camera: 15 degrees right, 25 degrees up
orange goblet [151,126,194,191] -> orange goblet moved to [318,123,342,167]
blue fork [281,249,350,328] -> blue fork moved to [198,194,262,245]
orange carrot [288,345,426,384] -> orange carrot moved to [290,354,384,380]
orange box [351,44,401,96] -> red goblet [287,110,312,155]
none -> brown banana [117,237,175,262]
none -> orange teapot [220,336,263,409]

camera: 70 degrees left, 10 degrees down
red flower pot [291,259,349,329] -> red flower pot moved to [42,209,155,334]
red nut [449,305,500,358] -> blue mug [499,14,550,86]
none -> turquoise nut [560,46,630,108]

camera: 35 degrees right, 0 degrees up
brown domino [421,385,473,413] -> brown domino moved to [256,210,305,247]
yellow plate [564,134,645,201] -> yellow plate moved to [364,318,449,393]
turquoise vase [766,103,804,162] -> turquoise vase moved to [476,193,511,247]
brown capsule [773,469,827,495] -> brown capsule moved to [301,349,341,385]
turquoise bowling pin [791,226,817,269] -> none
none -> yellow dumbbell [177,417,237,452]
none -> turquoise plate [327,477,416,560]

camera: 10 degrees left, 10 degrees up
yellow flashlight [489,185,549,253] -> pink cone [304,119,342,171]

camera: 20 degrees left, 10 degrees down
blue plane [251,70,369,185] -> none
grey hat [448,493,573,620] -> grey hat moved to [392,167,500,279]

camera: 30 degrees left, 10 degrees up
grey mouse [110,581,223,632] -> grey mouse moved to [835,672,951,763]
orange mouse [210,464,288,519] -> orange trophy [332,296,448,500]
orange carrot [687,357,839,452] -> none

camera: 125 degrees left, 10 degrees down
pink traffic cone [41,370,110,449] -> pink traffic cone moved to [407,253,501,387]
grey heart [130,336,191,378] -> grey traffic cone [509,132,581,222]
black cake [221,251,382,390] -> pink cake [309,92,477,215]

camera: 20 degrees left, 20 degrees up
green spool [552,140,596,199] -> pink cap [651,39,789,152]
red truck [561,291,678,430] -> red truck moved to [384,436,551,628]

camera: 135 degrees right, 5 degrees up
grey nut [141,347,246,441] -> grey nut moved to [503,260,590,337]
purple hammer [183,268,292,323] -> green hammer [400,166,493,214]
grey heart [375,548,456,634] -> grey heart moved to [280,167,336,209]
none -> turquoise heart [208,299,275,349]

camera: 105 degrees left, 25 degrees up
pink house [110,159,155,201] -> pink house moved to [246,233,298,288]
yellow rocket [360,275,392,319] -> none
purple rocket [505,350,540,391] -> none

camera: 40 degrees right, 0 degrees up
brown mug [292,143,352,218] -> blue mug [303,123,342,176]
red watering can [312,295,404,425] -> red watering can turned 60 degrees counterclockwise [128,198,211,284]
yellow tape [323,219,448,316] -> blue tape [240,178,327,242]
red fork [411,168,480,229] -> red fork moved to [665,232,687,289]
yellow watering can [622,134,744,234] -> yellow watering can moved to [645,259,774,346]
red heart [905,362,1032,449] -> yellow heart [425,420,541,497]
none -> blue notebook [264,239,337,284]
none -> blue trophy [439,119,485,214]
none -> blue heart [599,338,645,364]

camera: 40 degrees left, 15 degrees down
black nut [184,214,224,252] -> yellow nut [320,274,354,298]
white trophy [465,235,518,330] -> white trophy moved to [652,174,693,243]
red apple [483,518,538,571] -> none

+++

> **Activity**: Emit the full listing verbatim.

> **The answer**:
camera: 15 degrees right, 25 degrees up
orange goblet [151,126,194,191] -> orange goblet moved to [318,123,342,167]
blue fork [281,249,350,328] -> blue fork moved to [198,194,262,245]
orange carrot [288,345,426,384] -> orange carrot moved to [290,354,384,380]
orange box [351,44,401,96] -> red goblet [287,110,312,155]
none -> brown banana [117,237,175,262]
none -> orange teapot [220,336,263,409]

camera: 70 degrees left, 10 degrees down
red flower pot [291,259,349,329] -> red flower pot moved to [42,209,155,334]
red nut [449,305,500,358] -> blue mug [499,14,550,86]
none -> turquoise nut [560,46,630,108]

camera: 35 degrees right, 0 degrees up
brown domino [421,385,473,413] -> brown domino moved to [256,210,305,247]
yellow plate [564,134,645,201] -> yellow plate moved to [364,318,449,393]
turquoise vase [766,103,804,162] -> turquoise vase moved to [476,193,511,247]
brown capsule [773,469,827,495] -> brown capsule moved to [301,349,341,385]
turquoise bowling pin [791,226,817,269] -> none
none -> yellow dumbbell [177,417,237,452]
none -> turquoise plate [327,477,416,560]

camera: 10 degrees left, 10 degrees up
yellow flashlight [489,185,549,253] -> pink cone [304,119,342,171]

camera: 20 degrees left, 10 degrees down
blue plane [251,70,369,185] -> none
grey hat [448,493,573,620] -> grey hat moved to [392,167,500,279]

camera: 30 degrees left, 10 degrees up
grey mouse [110,581,223,632] -> grey mouse moved to [835,672,951,763]
orange mouse [210,464,288,519] -> orange trophy [332,296,448,500]
orange carrot [687,357,839,452] -> none

camera: 125 degrees left, 10 degrees down
pink traffic cone [41,370,110,449] -> pink traffic cone moved to [407,253,501,387]
grey heart [130,336,191,378] -> grey traffic cone [509,132,581,222]
black cake [221,251,382,390] -> pink cake [309,92,477,215]

camera: 20 degrees left, 20 degrees up
green spool [552,140,596,199] -> pink cap [651,39,789,152]
red truck [561,291,678,430] -> red truck moved to [384,436,551,628]

camera: 135 degrees right, 5 degrees up
grey nut [141,347,246,441] -> grey nut moved to [503,260,590,337]
purple hammer [183,268,292,323] -> green hammer [400,166,493,214]
grey heart [375,548,456,634] -> grey heart moved to [280,167,336,209]
none -> turquoise heart [208,299,275,349]

camera: 105 degrees left, 25 degrees up
pink house [110,159,155,201] -> pink house moved to [246,233,298,288]
yellow rocket [360,275,392,319] -> none
purple rocket [505,350,540,391] -> none

camera: 40 degrees right, 0 degrees up
brown mug [292,143,352,218] -> blue mug [303,123,342,176]
red watering can [312,295,404,425] -> red watering can turned 60 degrees counterclockwise [128,198,211,284]
yellow tape [323,219,448,316] -> blue tape [240,178,327,242]
red fork [411,168,480,229] -> red fork moved to [665,232,687,289]
yellow watering can [622,134,744,234] -> yellow watering can moved to [645,259,774,346]
red heart [905,362,1032,449] -> yellow heart [425,420,541,497]
none -> blue notebook [264,239,337,284]
none -> blue trophy [439,119,485,214]
none -> blue heart [599,338,645,364]

camera: 40 degrees left, 15 degrees down
black nut [184,214,224,252] -> yellow nut [320,274,354,298]
white trophy [465,235,518,330] -> white trophy moved to [652,174,693,243]
red apple [483,518,538,571] -> none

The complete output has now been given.